:: Exercise ::
Each line of the data holding "none" should be found and copied.
----- Extracted information -----
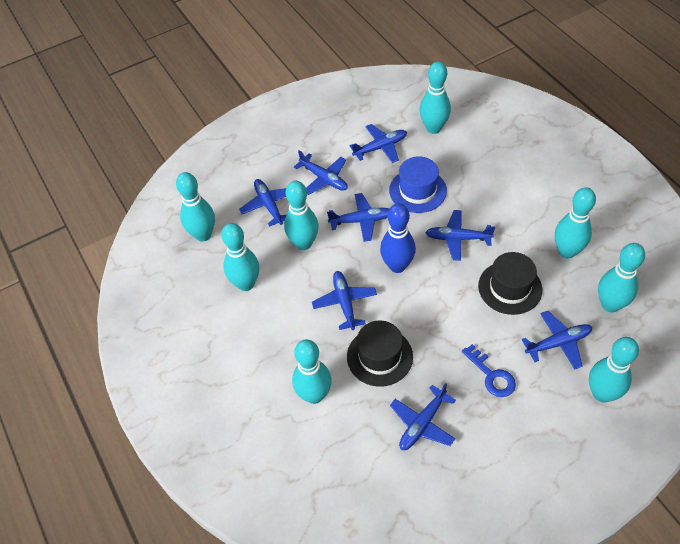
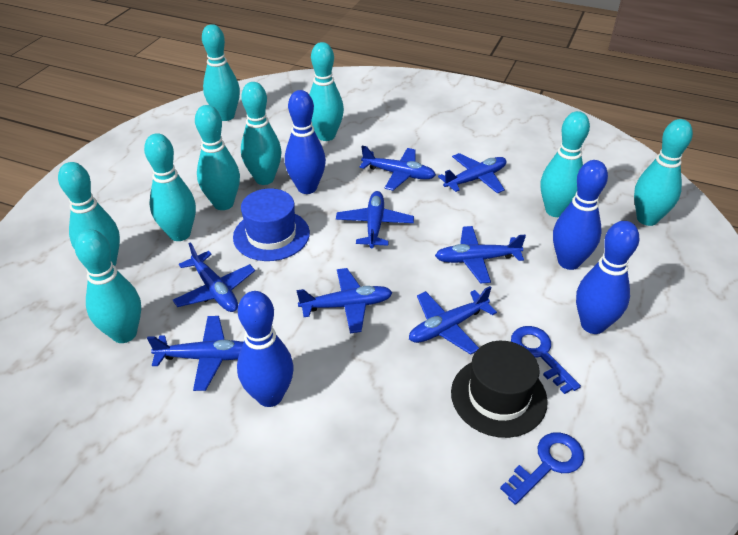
black hat: [347,321,413,387] [478,252,542,315] = 2 -> [451,341,548,438] = 1
blue bowling pin: [380,203,416,273] = 1 -> [237,291,294,407] [285,90,326,194] [553,160,608,270] [576,221,640,334] = 4
blue key: [462,344,516,397] = 1 -> [500,432,584,505] [511,326,581,394] = 2
turquoise bowling pin: [176,172,215,241] [221,223,259,291] [284,181,319,250] [292,339,332,404] [419,62,451,134] [555,187,596,258] [589,337,639,403] [598,243,645,312] = 8 -> [58,162,120,266] [75,229,141,343] [144,133,196,241] [195,105,240,210] [202,24,240,121] [241,82,282,185] [309,42,344,141] [541,111,590,217] [634,119,693,226] = 9

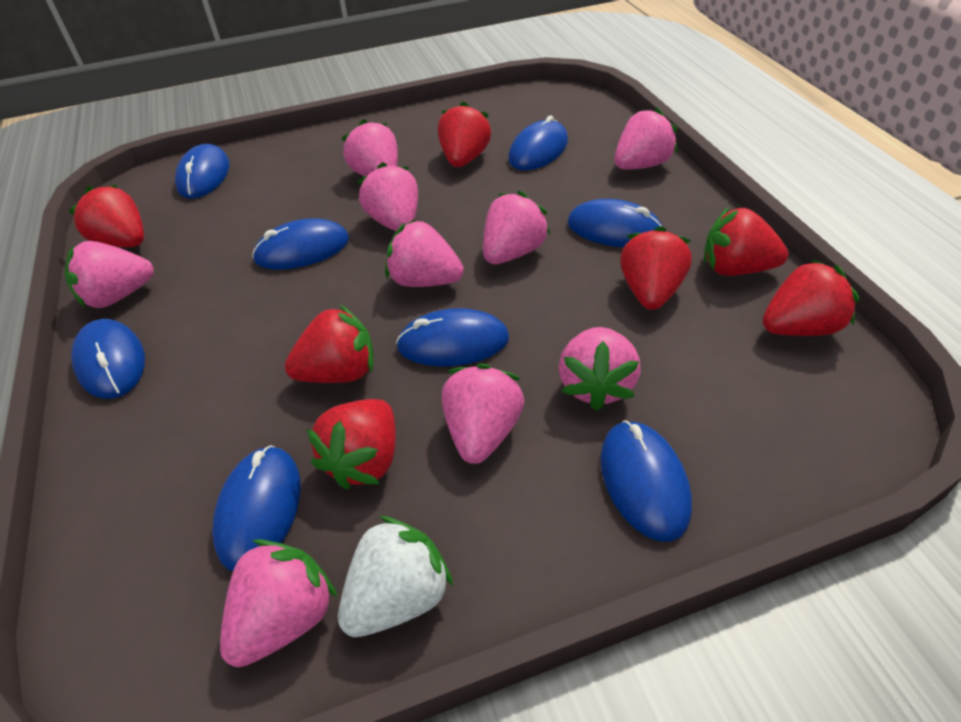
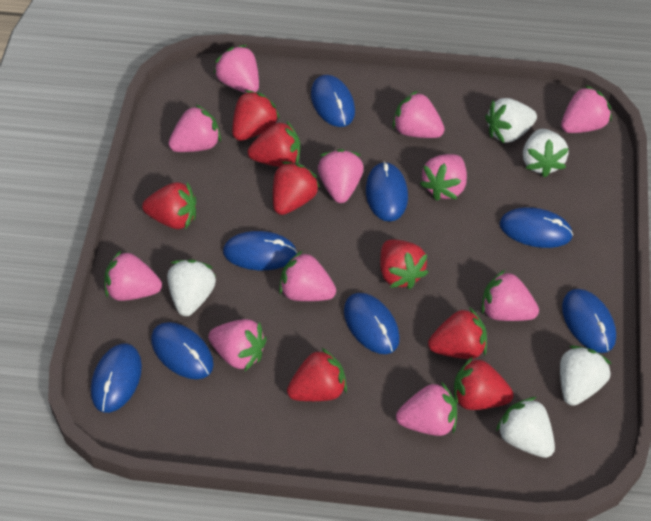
pink strawberry: [65,241,154,308] [220,539,338,667] [342,119,398,176] [358,162,418,231] [385,219,464,287] [442,363,524,464] [483,191,550,264] [559,327,641,411] [614,108,678,169] = 9 -> [104,250,162,301] [168,105,221,152] [208,319,267,371] [214,45,259,93] [279,250,336,301] [318,149,364,203] [393,91,445,138] [396,382,457,436] [420,154,467,201] [481,270,539,321] [561,85,612,133] = 11
red strawberry: [68,185,144,247] [285,305,374,383] [307,399,396,490] [438,102,491,167] [620,226,692,310] [704,207,788,276] [762,259,859,336] = 7 -> [142,182,196,229] [232,90,280,141] [248,120,300,167] [273,161,320,215] [287,348,347,401] [380,239,429,289] [428,307,487,359] [454,356,514,410] = 8
white strawberry: [338,516,453,637] = 1 -> [167,259,216,316] [485,98,537,143] [496,397,555,458] [523,129,569,178] [560,346,611,406] = 5

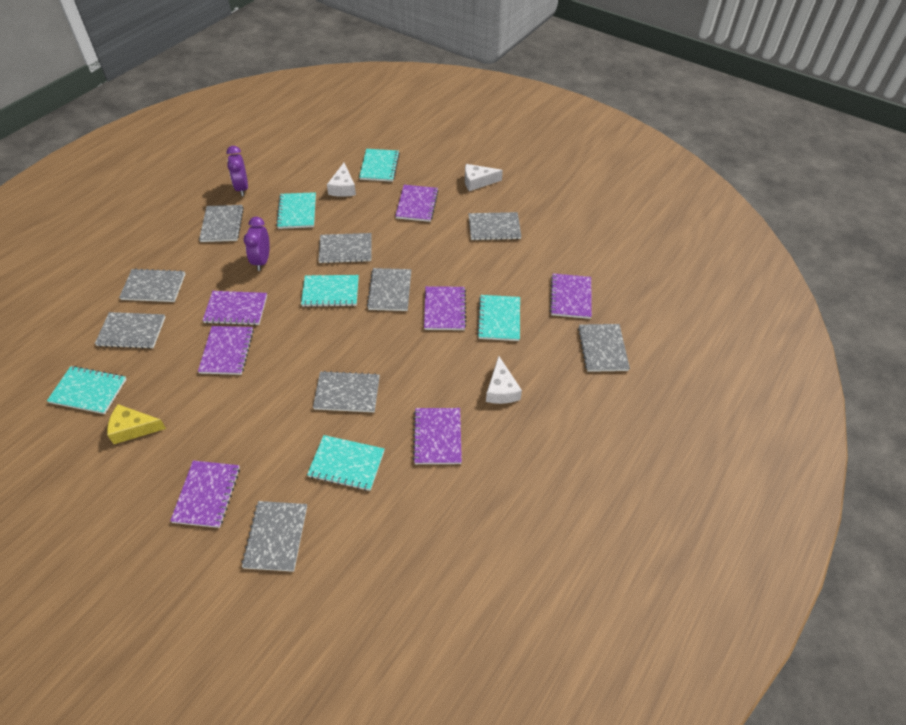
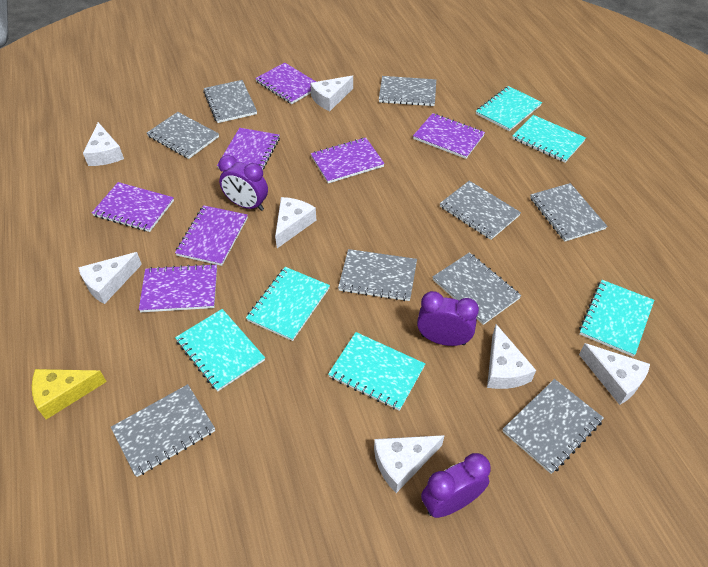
purple clock: [227,146,248,196] [244,217,270,271] = 2 -> [218,155,268,211] [417,291,479,346] [421,453,491,518] = 3
white cheese: [327,163,356,197] [465,164,503,191] [486,356,522,404] = 3 -> [78,252,142,304] [83,122,124,166] [275,197,316,248] [310,75,353,111] [374,435,445,493] [487,324,536,389] [579,343,650,405] = 7

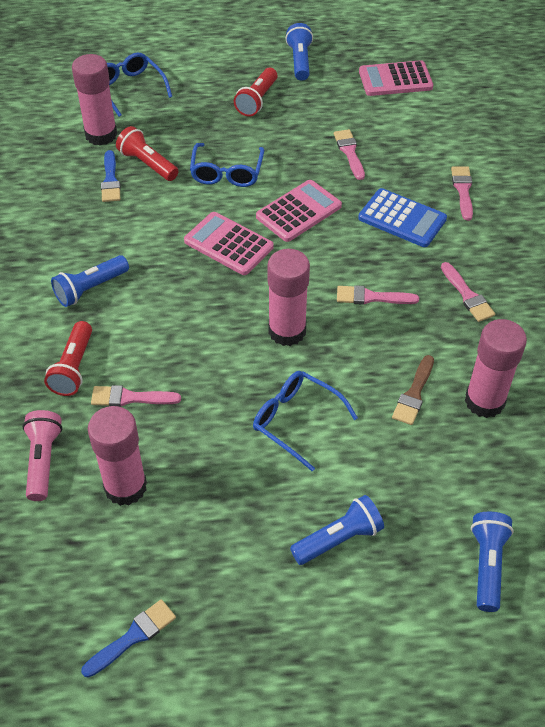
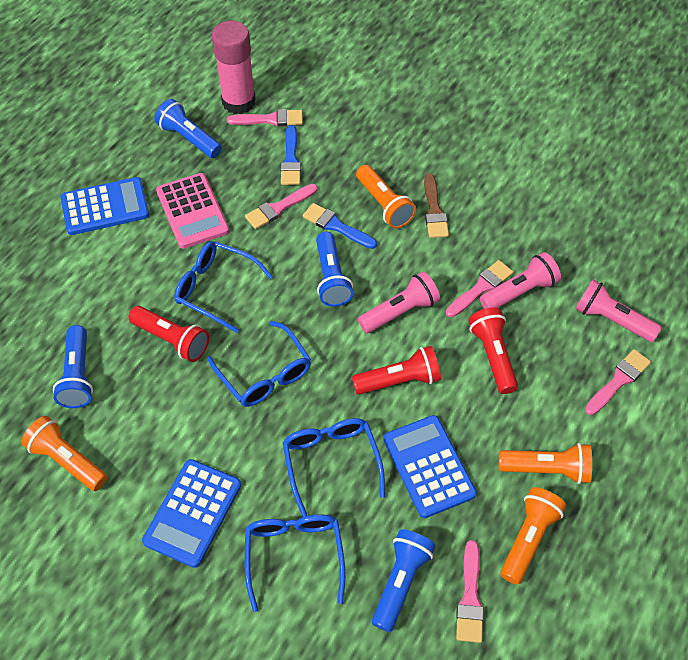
blue calculator: [358,188,447,247] = 1 -> [61,177,149,235] [142,459,241,568] [383,415,477,518] = 3
blue glasses: [107,53,172,117] [190,143,264,187] [253,371,358,471] = 3 -> [174,241,273,333] [207,321,311,407] [245,514,345,612] [282,418,385,517] = 4
orange flashlight: none = 0 -> [21,416,108,491] [356,165,416,228] [499,443,592,484] [500,487,566,585] = 4
pink calculator: [184,212,274,275] [256,180,342,242] [359,60,433,96] = 3 -> [156,173,229,249] = 1
pink flashlight: [22,410,62,501] = 1 -> [358,272,440,333] [480,252,561,309] [575,279,662,342] = 3
pink glue stick: [72,54,117,146] [88,406,147,506] [267,249,310,346] [465,319,527,418] = 4 -> [212,21,256,114] = 1

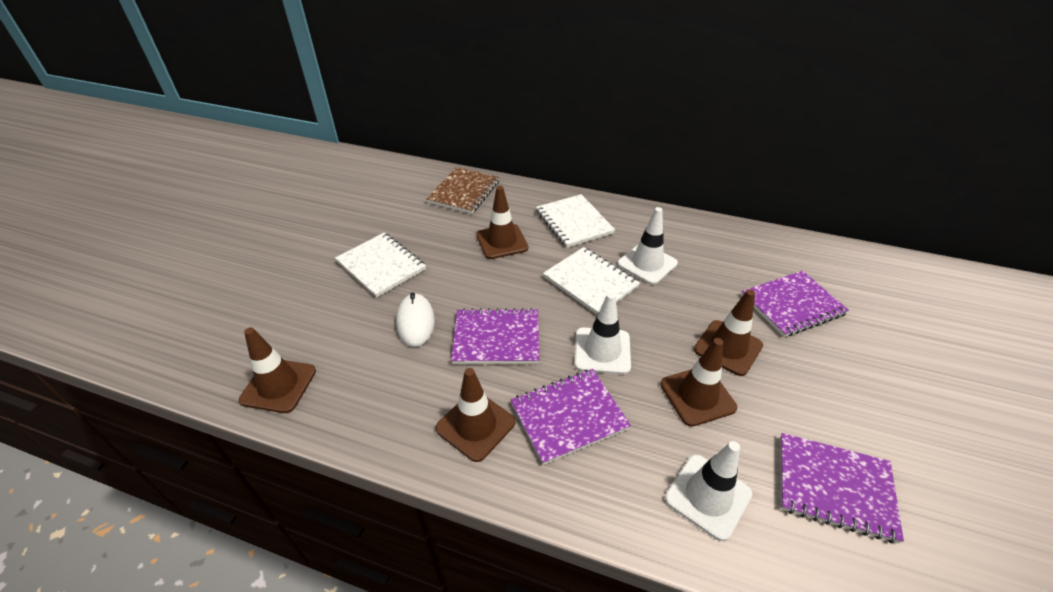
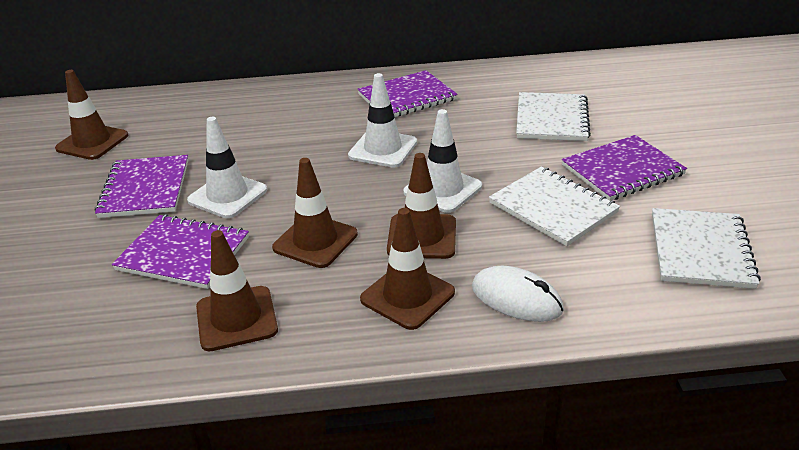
brown notebook: [426,167,499,214] = 1 -> none = 0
-----
:: Answer section ::
orange flashlight: none = 0 -> [21,416,108,491] [356,165,416,228] [499,443,592,484] [500,487,566,585] = 4
brown notebook: [426,167,499,214] = 1 -> none = 0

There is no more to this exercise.